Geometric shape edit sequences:
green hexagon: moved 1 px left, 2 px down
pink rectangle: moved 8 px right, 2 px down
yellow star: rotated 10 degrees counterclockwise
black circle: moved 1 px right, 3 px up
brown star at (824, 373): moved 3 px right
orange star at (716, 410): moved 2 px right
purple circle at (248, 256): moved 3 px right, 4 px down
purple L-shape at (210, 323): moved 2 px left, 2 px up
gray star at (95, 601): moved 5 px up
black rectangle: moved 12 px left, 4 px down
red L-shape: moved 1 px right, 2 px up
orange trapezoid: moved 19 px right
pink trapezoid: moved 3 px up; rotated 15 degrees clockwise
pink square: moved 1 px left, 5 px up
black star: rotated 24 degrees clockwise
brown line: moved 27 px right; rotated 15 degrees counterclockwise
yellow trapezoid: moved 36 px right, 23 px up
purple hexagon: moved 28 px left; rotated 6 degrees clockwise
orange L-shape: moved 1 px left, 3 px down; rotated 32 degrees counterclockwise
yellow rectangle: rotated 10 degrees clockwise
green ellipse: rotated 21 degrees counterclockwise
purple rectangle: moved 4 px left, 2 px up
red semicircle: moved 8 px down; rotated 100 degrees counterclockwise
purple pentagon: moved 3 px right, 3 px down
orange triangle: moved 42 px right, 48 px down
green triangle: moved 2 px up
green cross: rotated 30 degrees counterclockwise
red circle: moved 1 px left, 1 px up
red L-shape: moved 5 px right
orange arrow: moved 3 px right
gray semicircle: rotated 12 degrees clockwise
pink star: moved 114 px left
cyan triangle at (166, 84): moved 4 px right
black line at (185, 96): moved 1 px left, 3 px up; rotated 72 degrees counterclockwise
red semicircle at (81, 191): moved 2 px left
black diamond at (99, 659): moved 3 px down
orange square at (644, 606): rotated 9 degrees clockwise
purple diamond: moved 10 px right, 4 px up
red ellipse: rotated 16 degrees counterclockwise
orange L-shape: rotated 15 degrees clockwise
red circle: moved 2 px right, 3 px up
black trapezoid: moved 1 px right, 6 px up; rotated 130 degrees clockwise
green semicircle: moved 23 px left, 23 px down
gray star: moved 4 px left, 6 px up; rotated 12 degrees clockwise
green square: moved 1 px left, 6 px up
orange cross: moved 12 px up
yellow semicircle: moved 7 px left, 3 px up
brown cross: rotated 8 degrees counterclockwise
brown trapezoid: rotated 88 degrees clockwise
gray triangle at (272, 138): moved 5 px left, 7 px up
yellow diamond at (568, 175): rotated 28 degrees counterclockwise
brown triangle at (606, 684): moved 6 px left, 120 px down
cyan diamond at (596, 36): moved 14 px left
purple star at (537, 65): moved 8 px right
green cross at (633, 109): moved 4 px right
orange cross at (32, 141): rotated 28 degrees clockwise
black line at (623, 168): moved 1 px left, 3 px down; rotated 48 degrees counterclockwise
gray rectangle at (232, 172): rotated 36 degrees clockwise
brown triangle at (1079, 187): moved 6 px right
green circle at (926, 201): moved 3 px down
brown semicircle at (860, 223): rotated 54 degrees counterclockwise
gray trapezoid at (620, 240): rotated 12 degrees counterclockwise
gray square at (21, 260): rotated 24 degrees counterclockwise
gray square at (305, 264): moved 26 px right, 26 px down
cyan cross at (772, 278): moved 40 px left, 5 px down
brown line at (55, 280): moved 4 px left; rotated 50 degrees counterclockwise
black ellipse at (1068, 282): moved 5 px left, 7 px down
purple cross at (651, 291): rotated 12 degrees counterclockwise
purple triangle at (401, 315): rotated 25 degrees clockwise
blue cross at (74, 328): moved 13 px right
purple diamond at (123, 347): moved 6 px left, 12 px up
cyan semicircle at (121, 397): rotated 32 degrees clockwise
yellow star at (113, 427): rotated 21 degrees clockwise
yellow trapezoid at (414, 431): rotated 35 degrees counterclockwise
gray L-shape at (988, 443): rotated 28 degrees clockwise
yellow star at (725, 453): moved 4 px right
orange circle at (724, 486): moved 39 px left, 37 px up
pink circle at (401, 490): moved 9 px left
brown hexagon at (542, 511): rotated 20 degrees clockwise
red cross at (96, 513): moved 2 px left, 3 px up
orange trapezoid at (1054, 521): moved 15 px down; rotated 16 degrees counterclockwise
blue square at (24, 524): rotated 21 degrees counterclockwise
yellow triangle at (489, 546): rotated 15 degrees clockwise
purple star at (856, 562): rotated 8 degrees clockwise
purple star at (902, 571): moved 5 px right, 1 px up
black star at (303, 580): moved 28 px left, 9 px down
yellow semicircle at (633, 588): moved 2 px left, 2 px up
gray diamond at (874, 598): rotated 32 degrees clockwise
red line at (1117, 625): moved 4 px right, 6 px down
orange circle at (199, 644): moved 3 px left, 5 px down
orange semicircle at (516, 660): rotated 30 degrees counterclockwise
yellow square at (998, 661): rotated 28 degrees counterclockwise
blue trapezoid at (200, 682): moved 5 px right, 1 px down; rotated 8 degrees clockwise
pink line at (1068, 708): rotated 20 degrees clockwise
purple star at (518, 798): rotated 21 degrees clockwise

## Work order
The lines from the one containing "purple star at (856, 562): rotated" through the last line of the records are to be transcribed exactly, with nothing else added.

## Result below
purple star at (856, 562): rotated 8 degrees clockwise
purple star at (902, 571): moved 5 px right, 1 px up
black star at (303, 580): moved 28 px left, 9 px down
yellow semicircle at (633, 588): moved 2 px left, 2 px up
gray diamond at (874, 598): rotated 32 degrees clockwise
red line at (1117, 625): moved 4 px right, 6 px down
orange circle at (199, 644): moved 3 px left, 5 px down
orange semicircle at (516, 660): rotated 30 degrees counterclockwise
yellow square at (998, 661): rotated 28 degrees counterclockwise
blue trapezoid at (200, 682): moved 5 px right, 1 px down; rotated 8 degrees clockwise
pink line at (1068, 708): rotated 20 degrees clockwise
purple star at (518, 798): rotated 21 degrees clockwise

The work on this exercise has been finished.